BEGIN Data section

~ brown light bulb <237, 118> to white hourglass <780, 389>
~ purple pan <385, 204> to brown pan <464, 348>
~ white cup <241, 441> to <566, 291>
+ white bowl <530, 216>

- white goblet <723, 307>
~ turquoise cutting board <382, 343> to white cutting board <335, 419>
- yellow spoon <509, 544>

END Data section
BEGIN Data section

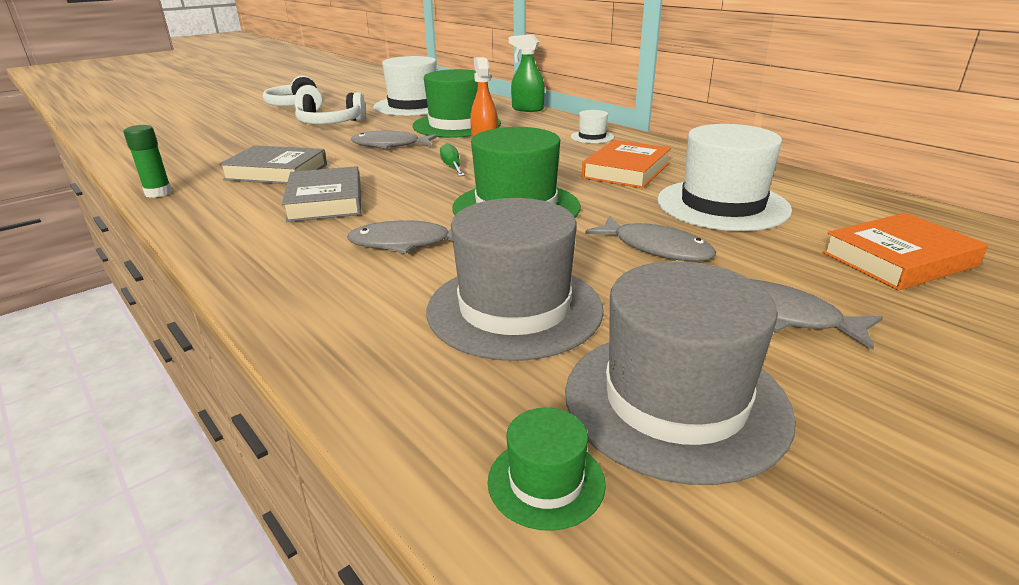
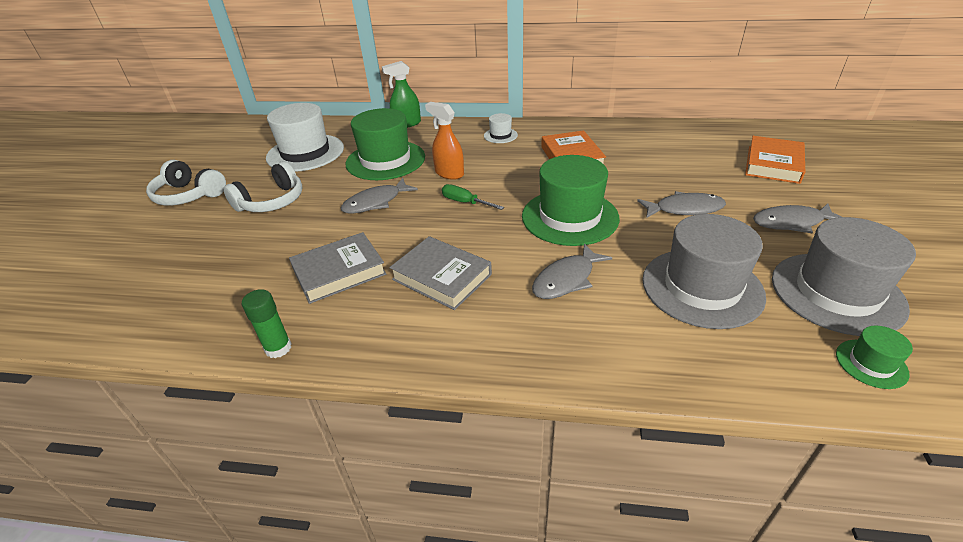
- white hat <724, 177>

END Data section

* Task item:
Present each line from the listing that holds the string "brown".

* Worked solution:
~ brown light bulb <237, 118> to white hourglass <780, 389>
~ purple pan <385, 204> to brown pan <464, 348>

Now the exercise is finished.